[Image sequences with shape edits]
⁂

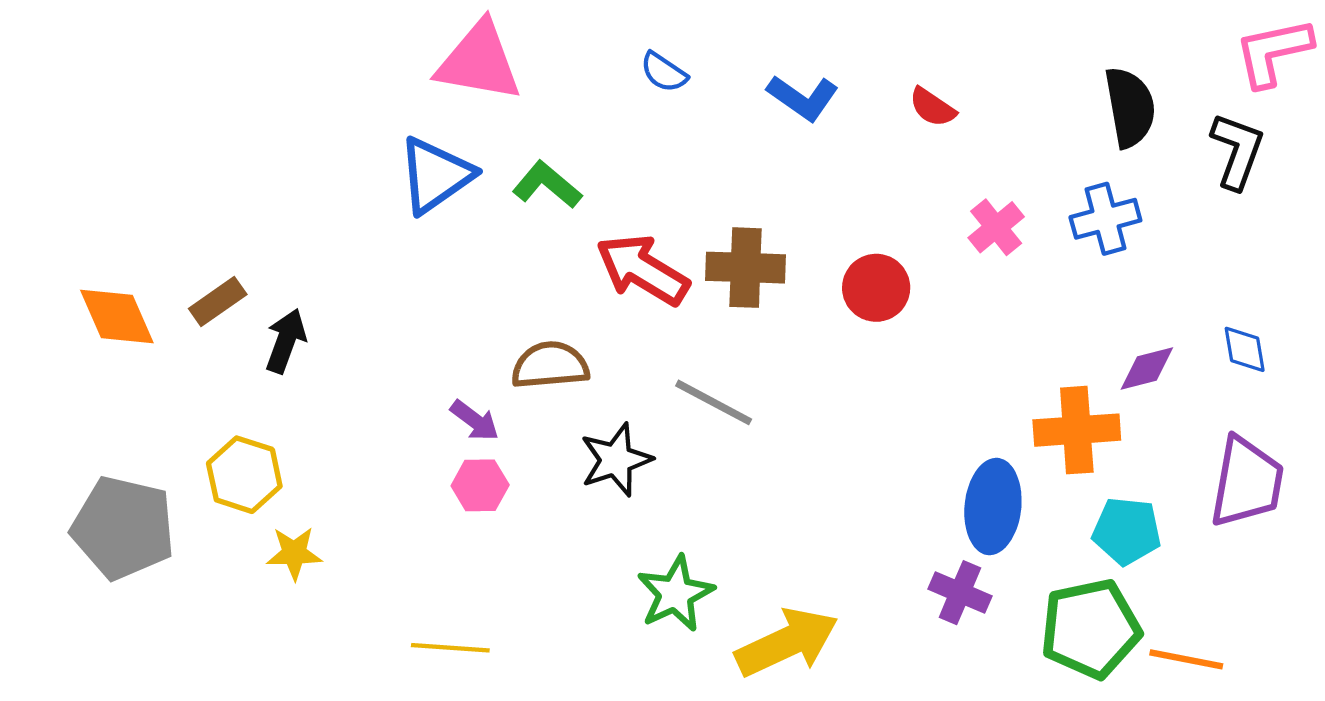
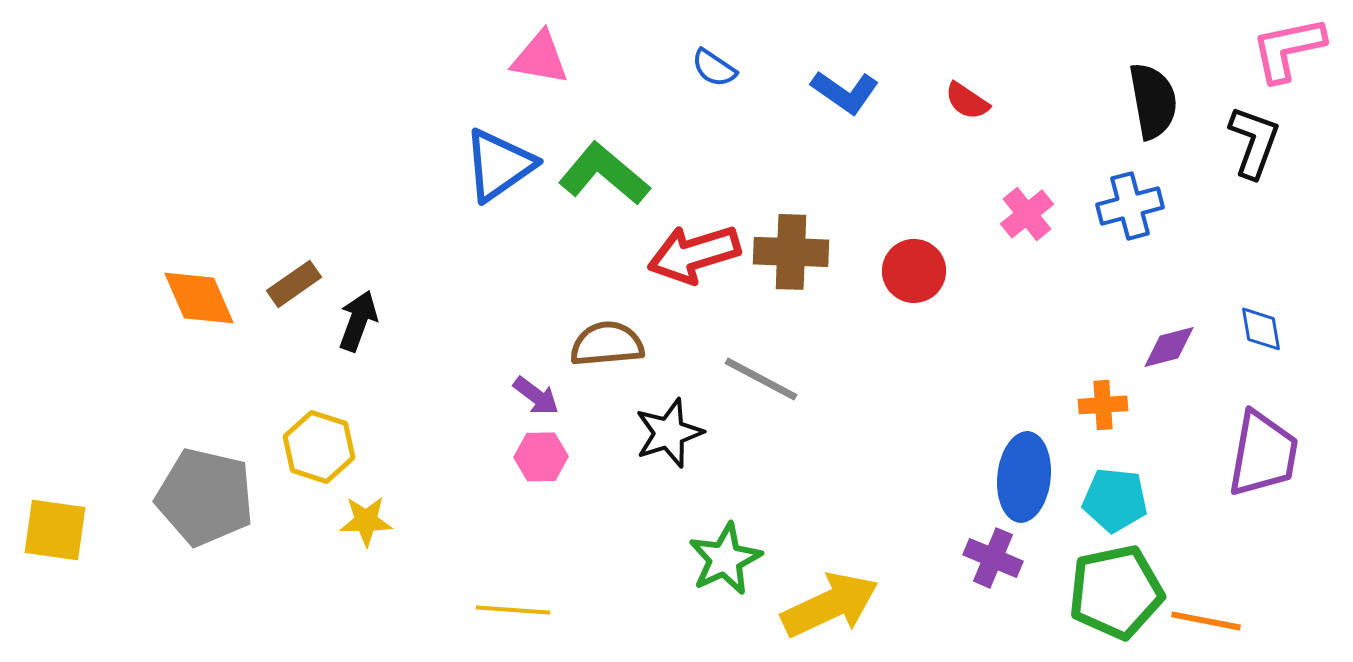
pink triangle: (479, 62) -> (540, 58), size x0.7
green L-shape: (547, 185) -> (604, 174), size x1.4
red arrow: (643, 270) -> (694, 254), turned -48
orange cross: (1077, 430) -> (1103, 405), size x0.6
cyan pentagon: (1127, 531) -> (1115, 500), moved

⁂

# [Work required]
Within the data above, determine the number of lines that contain the word "size"; write only that number.

# [Solution for this exercise]
3